====== INPUT MATERIAL

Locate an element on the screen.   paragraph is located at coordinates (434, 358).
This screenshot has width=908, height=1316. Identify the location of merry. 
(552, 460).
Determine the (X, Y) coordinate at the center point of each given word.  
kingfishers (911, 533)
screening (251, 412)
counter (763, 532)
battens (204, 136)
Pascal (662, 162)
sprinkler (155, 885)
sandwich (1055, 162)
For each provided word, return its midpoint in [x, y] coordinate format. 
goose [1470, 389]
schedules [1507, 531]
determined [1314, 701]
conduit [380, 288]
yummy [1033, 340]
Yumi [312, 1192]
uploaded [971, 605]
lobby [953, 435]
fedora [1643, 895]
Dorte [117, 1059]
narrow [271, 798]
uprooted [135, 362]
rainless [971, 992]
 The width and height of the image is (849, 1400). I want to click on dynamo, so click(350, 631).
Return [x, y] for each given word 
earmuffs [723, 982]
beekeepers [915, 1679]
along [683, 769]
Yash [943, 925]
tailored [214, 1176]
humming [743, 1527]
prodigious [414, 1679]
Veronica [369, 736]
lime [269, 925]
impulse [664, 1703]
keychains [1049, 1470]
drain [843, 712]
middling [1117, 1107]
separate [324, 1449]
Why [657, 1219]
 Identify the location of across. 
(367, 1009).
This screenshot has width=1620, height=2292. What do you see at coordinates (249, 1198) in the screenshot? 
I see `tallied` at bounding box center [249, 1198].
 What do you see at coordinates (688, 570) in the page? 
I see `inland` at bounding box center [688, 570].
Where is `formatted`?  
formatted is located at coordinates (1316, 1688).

============

AIM OF THE TASK:
Present the entries above as a numbered list with blank lines omitted, starting at the first line and ending with the line that contains "sandwich (1055, 162)".

FULL RESPONSE:
1. Locate an element on the screen.   paragraph is located at coordinates (434, 358).
2. This screenshot has width=908, height=1316. Identify the location of merry. 
3. (552, 460).
4. Determine the (X, Y) coordinate at the center point of each given word.  
5. kingfishers (911, 533)
6. screening (251, 412)
7. counter (763, 532)
8. battens (204, 136)
9. Pascal (662, 162)
10. sprinkler (155, 885)
11. sandwich (1055, 162)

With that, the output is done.